→ PROBLEM TO WORK ON:
Report each line in the listing below that contains the string "down", copying every line in full. Case counts.

→ Records from a data collection:
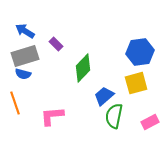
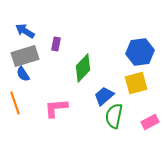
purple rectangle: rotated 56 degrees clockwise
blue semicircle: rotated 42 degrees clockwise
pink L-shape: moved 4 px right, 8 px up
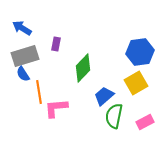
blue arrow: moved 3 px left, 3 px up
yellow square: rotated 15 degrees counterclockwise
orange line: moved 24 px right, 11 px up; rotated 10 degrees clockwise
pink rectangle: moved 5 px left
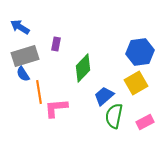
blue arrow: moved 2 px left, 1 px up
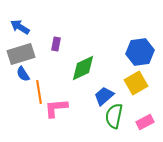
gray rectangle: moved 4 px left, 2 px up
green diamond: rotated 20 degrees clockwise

---

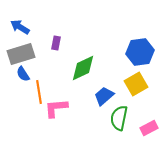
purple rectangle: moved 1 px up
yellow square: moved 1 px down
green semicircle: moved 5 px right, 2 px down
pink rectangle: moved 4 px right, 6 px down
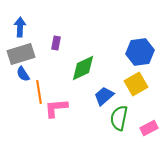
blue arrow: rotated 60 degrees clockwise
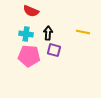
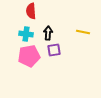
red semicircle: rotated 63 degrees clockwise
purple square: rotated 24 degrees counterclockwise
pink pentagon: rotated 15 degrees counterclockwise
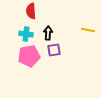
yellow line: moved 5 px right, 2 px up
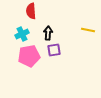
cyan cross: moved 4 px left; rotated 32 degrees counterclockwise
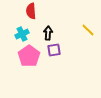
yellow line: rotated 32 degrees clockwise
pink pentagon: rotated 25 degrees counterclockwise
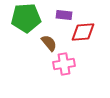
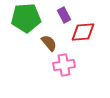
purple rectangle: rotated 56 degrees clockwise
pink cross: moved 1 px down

→ EXERCISE ANSWER:
yellow square: moved 1 px down
green semicircle: moved 5 px right, 2 px down
pink rectangle: moved 4 px right, 6 px down
pink cross: moved 1 px down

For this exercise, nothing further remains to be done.